### [PROBLEM TO WORK ON]
Your answer must consist of the lines running from the one that holds "(526, 344) = (803, 280): blue" to the end of the data, copied exactly.

□ □ □ □ □

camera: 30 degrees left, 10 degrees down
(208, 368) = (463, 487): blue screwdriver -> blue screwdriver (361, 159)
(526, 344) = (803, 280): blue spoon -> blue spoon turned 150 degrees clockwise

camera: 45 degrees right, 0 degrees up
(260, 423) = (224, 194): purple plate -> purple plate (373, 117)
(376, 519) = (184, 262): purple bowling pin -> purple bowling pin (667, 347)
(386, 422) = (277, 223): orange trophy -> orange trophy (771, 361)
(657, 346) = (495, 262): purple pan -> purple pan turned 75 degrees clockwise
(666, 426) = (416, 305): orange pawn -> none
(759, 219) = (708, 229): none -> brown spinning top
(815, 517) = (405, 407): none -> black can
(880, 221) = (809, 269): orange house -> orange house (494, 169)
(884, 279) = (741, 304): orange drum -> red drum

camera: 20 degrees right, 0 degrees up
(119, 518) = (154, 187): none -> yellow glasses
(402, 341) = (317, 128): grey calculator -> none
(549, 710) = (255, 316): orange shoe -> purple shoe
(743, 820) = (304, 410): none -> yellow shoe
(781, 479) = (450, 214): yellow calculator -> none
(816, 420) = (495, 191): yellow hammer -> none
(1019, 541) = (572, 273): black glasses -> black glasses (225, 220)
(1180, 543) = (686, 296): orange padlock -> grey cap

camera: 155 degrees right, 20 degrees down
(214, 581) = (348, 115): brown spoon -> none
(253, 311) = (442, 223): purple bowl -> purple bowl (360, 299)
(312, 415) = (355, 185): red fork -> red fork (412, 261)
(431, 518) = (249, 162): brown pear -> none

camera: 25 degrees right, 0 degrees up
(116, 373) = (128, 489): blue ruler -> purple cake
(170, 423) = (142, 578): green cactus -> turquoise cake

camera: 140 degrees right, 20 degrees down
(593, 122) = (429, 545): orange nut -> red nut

□ □ □ □ □

### [COMPLETED EXERCISE]
(526, 344) = (803, 280): blue spoon -> blue spoon turned 150 degrees clockwise

camera: 45 degrees right, 0 degrees up
(260, 423) = (224, 194): purple plate -> purple plate (373, 117)
(376, 519) = (184, 262): purple bowling pin -> purple bowling pin (667, 347)
(386, 422) = (277, 223): orange trophy -> orange trophy (771, 361)
(657, 346) = (495, 262): purple pan -> purple pan turned 75 degrees clockwise
(666, 426) = (416, 305): orange pawn -> none
(759, 219) = (708, 229): none -> brown spinning top
(815, 517) = (405, 407): none -> black can
(880, 221) = (809, 269): orange house -> orange house (494, 169)
(884, 279) = (741, 304): orange drum -> red drum

camera: 20 degrees right, 0 degrees up
(119, 518) = (154, 187): none -> yellow glasses
(402, 341) = (317, 128): grey calculator -> none
(549, 710) = (255, 316): orange shoe -> purple shoe
(743, 820) = (304, 410): none -> yellow shoe
(781, 479) = (450, 214): yellow calculator -> none
(816, 420) = (495, 191): yellow hammer -> none
(1019, 541) = (572, 273): black glasses -> black glasses (225, 220)
(1180, 543) = (686, 296): orange padlock -> grey cap

camera: 155 degrees right, 20 degrees down
(214, 581) = (348, 115): brown spoon -> none
(253, 311) = (442, 223): purple bowl -> purple bowl (360, 299)
(312, 415) = (355, 185): red fork -> red fork (412, 261)
(431, 518) = (249, 162): brown pear -> none

camera: 25 degrees right, 0 degrees up
(116, 373) = (128, 489): blue ruler -> purple cake
(170, 423) = (142, 578): green cactus -> turquoise cake

camera: 140 degrees right, 20 degrees down
(593, 122) = (429, 545): orange nut -> red nut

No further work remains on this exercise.